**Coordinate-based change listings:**

---

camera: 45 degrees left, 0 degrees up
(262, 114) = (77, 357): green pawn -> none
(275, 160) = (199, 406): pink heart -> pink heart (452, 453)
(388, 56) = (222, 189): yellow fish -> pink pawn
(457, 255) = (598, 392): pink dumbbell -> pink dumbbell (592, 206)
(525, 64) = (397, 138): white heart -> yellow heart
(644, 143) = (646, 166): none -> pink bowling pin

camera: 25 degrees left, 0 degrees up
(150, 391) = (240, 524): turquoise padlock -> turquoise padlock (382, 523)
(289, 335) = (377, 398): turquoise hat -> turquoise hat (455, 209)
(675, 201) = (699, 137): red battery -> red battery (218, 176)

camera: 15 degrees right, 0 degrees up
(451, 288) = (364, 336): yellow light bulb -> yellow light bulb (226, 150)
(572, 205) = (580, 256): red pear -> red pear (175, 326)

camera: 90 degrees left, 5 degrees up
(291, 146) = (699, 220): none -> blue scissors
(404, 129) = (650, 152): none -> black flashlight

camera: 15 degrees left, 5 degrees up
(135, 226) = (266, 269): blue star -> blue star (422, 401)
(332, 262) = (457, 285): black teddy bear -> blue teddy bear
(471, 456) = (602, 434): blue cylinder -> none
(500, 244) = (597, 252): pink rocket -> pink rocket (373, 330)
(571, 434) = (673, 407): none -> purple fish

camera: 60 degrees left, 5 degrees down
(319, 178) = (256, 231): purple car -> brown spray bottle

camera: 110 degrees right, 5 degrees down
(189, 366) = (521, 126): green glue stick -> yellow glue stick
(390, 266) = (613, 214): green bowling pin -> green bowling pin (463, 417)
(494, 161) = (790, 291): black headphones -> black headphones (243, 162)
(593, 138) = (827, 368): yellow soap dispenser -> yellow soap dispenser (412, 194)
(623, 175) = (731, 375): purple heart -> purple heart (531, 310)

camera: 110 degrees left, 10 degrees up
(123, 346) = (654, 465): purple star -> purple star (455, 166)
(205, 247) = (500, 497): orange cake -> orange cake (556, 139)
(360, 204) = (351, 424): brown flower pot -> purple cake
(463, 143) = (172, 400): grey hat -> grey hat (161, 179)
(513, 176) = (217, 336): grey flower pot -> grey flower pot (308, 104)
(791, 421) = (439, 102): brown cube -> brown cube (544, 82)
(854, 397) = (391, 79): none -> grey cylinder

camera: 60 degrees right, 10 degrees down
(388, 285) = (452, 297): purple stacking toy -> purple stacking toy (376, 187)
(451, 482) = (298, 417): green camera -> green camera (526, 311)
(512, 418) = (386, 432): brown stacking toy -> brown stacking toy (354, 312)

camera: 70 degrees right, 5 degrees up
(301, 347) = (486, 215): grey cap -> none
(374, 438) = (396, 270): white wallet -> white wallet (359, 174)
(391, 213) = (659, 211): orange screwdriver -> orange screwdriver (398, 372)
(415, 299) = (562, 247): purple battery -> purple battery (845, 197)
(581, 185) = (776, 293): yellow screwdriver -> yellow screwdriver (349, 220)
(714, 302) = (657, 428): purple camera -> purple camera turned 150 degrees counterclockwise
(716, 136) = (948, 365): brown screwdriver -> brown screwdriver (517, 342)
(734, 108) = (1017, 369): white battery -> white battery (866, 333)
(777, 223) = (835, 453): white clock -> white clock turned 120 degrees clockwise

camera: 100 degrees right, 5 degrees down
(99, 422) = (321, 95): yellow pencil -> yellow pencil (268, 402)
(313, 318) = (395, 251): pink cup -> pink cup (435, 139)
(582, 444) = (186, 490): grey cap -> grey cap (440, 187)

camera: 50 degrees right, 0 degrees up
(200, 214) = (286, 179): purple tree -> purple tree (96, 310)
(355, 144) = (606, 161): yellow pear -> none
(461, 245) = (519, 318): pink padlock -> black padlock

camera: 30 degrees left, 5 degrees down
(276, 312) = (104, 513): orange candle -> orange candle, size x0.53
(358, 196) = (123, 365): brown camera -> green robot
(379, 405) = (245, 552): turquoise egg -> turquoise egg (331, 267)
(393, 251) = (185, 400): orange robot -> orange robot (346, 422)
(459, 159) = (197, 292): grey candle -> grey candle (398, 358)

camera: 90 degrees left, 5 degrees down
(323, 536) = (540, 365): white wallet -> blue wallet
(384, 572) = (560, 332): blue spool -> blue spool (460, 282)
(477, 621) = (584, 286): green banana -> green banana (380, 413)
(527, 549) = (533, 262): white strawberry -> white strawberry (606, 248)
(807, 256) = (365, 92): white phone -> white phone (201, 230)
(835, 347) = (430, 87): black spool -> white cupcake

---

Which lines run from the one holding "(150, 391) = (240, 524): turquoise" through the one holding "camera: 15 degrees left, 5 degrees up" in the records above? Repeat them exactly, both included, and nothing more.

**TASK OUTPUT:**
(150, 391) = (240, 524): turquoise padlock -> turquoise padlock (382, 523)
(289, 335) = (377, 398): turquoise hat -> turquoise hat (455, 209)
(675, 201) = (699, 137): red battery -> red battery (218, 176)

camera: 15 degrees right, 0 degrees up
(451, 288) = (364, 336): yellow light bulb -> yellow light bulb (226, 150)
(572, 205) = (580, 256): red pear -> red pear (175, 326)

camera: 90 degrees left, 5 degrees up
(291, 146) = (699, 220): none -> blue scissors
(404, 129) = (650, 152): none -> black flashlight

camera: 15 degrees left, 5 degrees up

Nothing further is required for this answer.